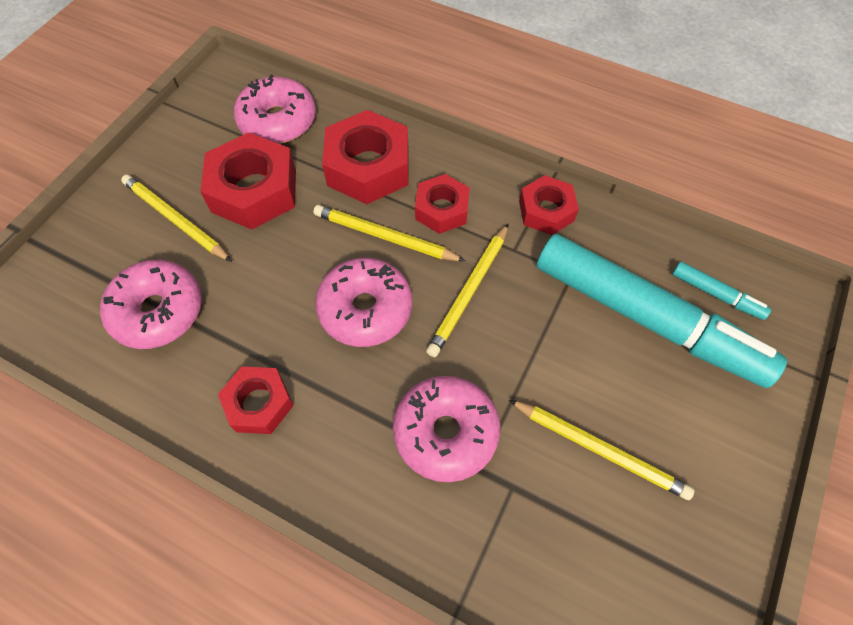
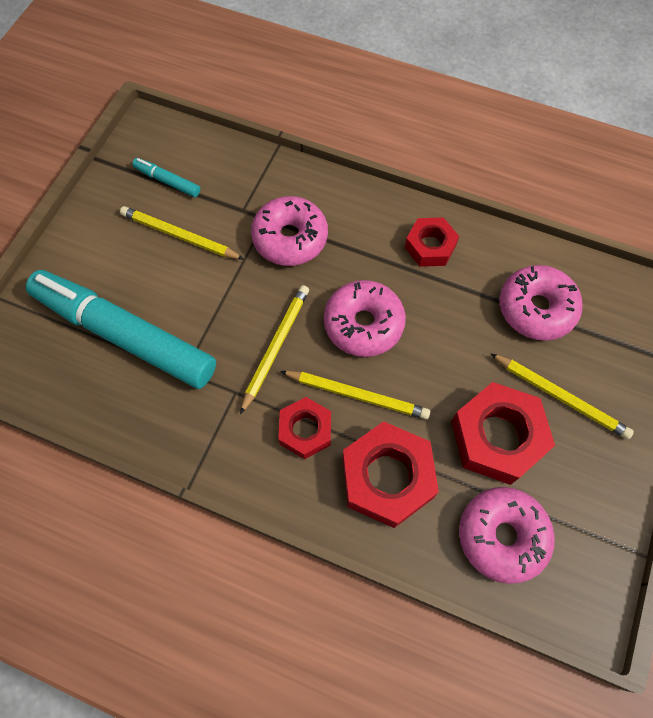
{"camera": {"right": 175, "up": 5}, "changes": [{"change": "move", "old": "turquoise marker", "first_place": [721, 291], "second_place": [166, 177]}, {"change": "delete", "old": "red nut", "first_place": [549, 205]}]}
--
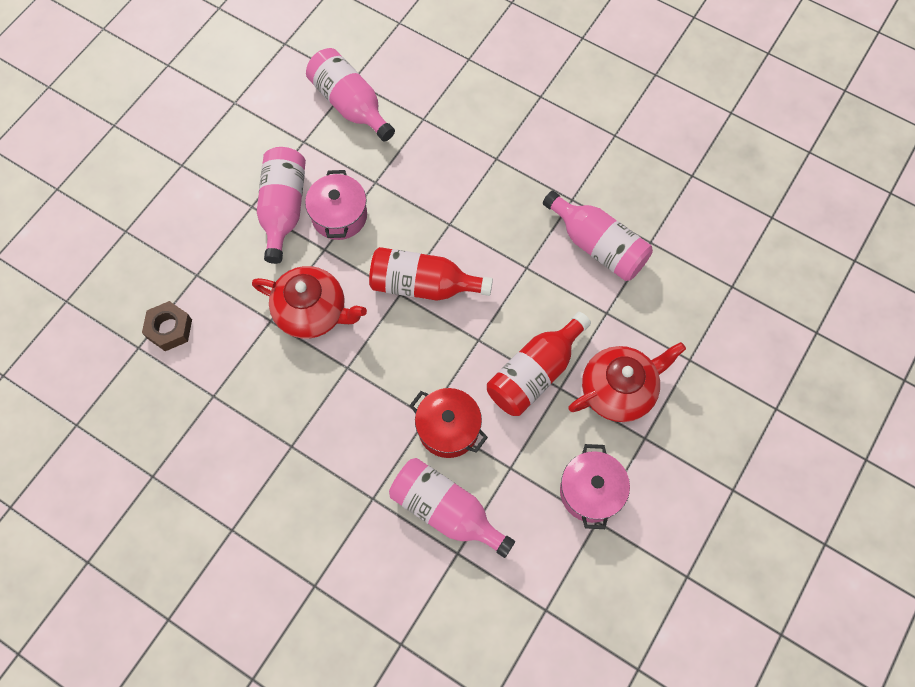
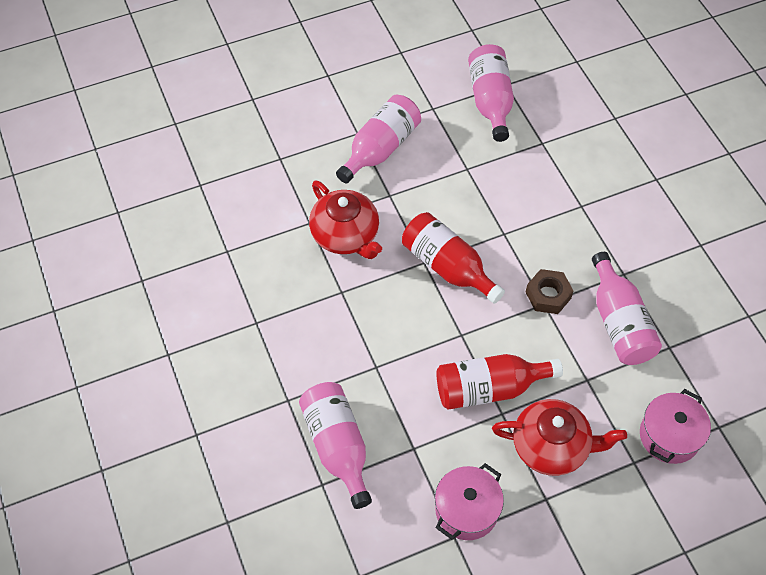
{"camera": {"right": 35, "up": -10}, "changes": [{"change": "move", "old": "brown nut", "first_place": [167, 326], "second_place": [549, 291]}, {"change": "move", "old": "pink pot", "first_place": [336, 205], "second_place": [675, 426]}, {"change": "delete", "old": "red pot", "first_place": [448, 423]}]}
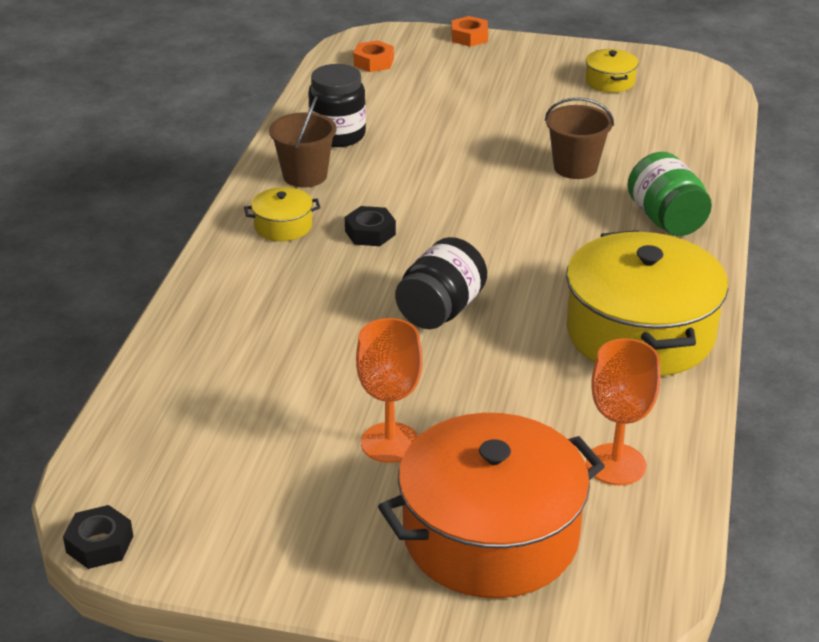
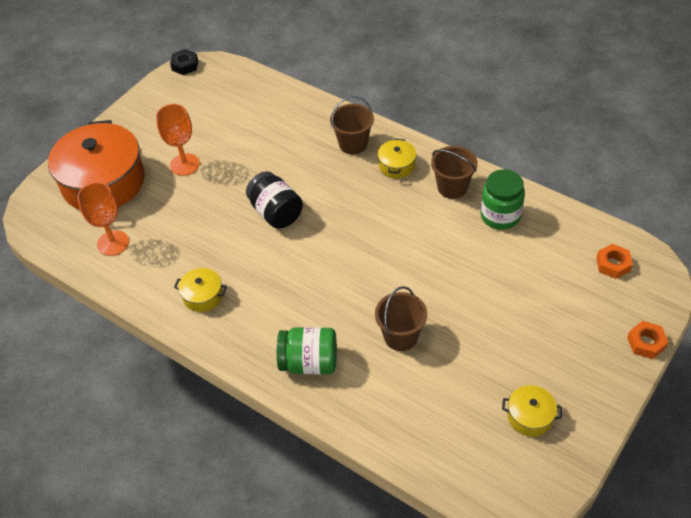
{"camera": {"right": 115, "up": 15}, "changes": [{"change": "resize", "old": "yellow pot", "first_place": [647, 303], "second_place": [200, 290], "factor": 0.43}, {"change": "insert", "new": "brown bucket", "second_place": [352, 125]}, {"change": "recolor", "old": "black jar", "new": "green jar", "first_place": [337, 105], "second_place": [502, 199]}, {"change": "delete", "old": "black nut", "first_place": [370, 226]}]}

WORK REQUIRED → Whenever the word "move" occurs in a line of the listing above, return that line.

TASK RESPONSE →
{"camera": {"right": 175, "up": 5}, "changes": [{"change": "move", "old": "turquoise marker", "first_place": [721, 291], "second_place": [166, 177]}, {"change": "delete", "old": "red nut", "first_place": [549, 205]}]}
{"camera": {"right": 35, "up": -10}, "changes": [{"change": "move", "old": "brown nut", "first_place": [167, 326], "second_place": [549, 291]}, {"change": "move", "old": "pink pot", "first_place": [336, 205], "second_place": [675, 426]}, {"change": "delete", "old": "red pot", "first_place": [448, 423]}]}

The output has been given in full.